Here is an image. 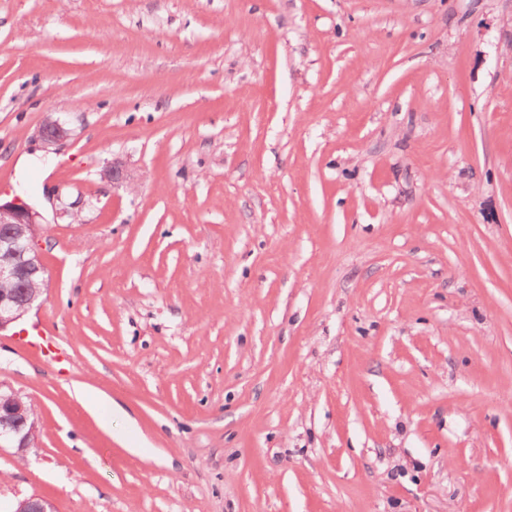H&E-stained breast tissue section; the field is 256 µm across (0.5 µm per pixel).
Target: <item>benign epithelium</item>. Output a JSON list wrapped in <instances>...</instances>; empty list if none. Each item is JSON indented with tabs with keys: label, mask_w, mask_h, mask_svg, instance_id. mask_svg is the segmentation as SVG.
Listing matches in <instances>:
<instances>
[{
	"label": "benign epithelium",
	"mask_w": 512,
	"mask_h": 512,
	"mask_svg": "<svg viewBox=\"0 0 512 512\" xmlns=\"http://www.w3.org/2000/svg\"><path fill=\"white\" fill-rule=\"evenodd\" d=\"M68 129L57 120L46 122L40 129V138L46 145L67 139ZM105 176L112 184L122 186L131 181L125 165L118 159L106 169ZM38 212L32 208L11 202H0V283L39 282L41 287L29 290L26 304L15 305L11 292L0 291V331L20 320L41 303L42 286L47 283V270L42 261L38 239ZM28 411L22 401L13 394L0 396V444L9 443L25 456L32 446L35 429L23 431L27 424ZM17 512H50L49 504L37 495L20 501Z\"/></svg>",
	"instance_id": "7a95c632"
}]
</instances>
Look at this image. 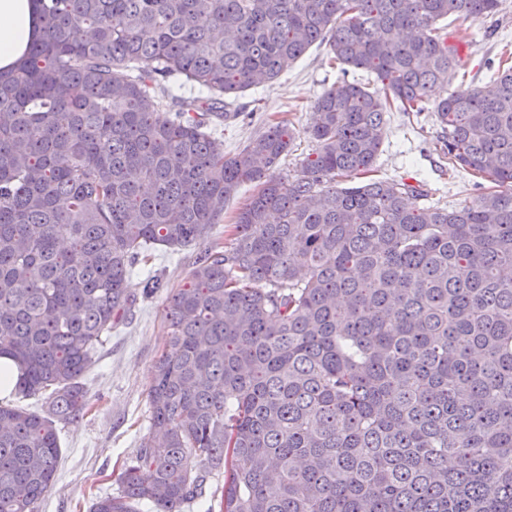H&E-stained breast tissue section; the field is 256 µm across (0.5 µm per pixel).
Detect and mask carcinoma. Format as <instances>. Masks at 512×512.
Segmentation results:
<instances>
[{
    "instance_id": "carcinoma-1",
    "label": "carcinoma",
    "mask_w": 512,
    "mask_h": 512,
    "mask_svg": "<svg viewBox=\"0 0 512 512\" xmlns=\"http://www.w3.org/2000/svg\"><path fill=\"white\" fill-rule=\"evenodd\" d=\"M41 2V40L0 71V356L46 410L0 402V512L51 489L141 257L190 245L150 432L93 512H183L216 476L221 512H512V66L429 98L460 62L439 22L500 0ZM316 43L371 83L316 99L297 173L283 121L224 153L235 102ZM394 105L434 113L497 189L448 209L402 178L340 186L372 172ZM256 191L257 187L252 183H246L241 186L238 194L224 208V221L215 231L213 240L223 243V245H228L230 241L228 232L224 233L225 225L233 222L238 210L249 202V199Z\"/></svg>"
}]
</instances>
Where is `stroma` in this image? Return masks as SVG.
Masks as SVG:
<instances>
[{"label": "stroma", "mask_w": 512, "mask_h": 512, "mask_svg": "<svg viewBox=\"0 0 512 512\" xmlns=\"http://www.w3.org/2000/svg\"><path fill=\"white\" fill-rule=\"evenodd\" d=\"M448 27L469 34L459 68L465 82L489 86L488 62L498 59L512 43V0H501L492 17L466 23L452 19ZM344 76L339 67L330 65L326 47L312 46L278 80L244 93L240 100L243 115L225 123L221 130L225 152H236L264 131L266 117H283L298 133L283 162L285 173L295 174L311 150L305 130L312 121L314 102ZM345 77L363 82L368 75L353 70ZM385 120L386 135L375 177L405 178L422 186L426 204L446 207L471 202L481 191L493 189L490 178L453 167L443 152L441 130L432 113L389 112ZM195 254L192 248L175 252L153 248L146 269L160 280V288L148 295L143 276L130 280L131 315L105 337L82 379L92 410L58 425L62 457L54 485L38 512H90L97 496L117 491L119 469L131 461L148 433L151 367L167 343L163 310L172 292L183 285Z\"/></svg>", "instance_id": "1"}]
</instances>
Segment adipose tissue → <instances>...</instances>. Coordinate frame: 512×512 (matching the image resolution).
Listing matches in <instances>:
<instances>
[{"label": "adipose tissue", "mask_w": 512, "mask_h": 512, "mask_svg": "<svg viewBox=\"0 0 512 512\" xmlns=\"http://www.w3.org/2000/svg\"><path fill=\"white\" fill-rule=\"evenodd\" d=\"M41 35L40 0H0V71L13 69Z\"/></svg>", "instance_id": "ef3b65f1"}]
</instances>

◆ ◆ ◆ ◆

*WORK REQUIRED*
Reproduce the lines word for word, starting at the one holding "Segment adipose tissue" and ending at the final line of the material above.

*ANSWER TO THE TASK*
Segment adipose tissue → <instances>...</instances>. Coordinate frame: 512×512 (matching the image resolution).
Listing matches in <instances>:
<instances>
[{"label": "adipose tissue", "mask_w": 512, "mask_h": 512, "mask_svg": "<svg viewBox=\"0 0 512 512\" xmlns=\"http://www.w3.org/2000/svg\"><path fill=\"white\" fill-rule=\"evenodd\" d=\"M41 35L40 0H0V71L13 69Z\"/></svg>", "instance_id": "ef3b65f1"}]
</instances>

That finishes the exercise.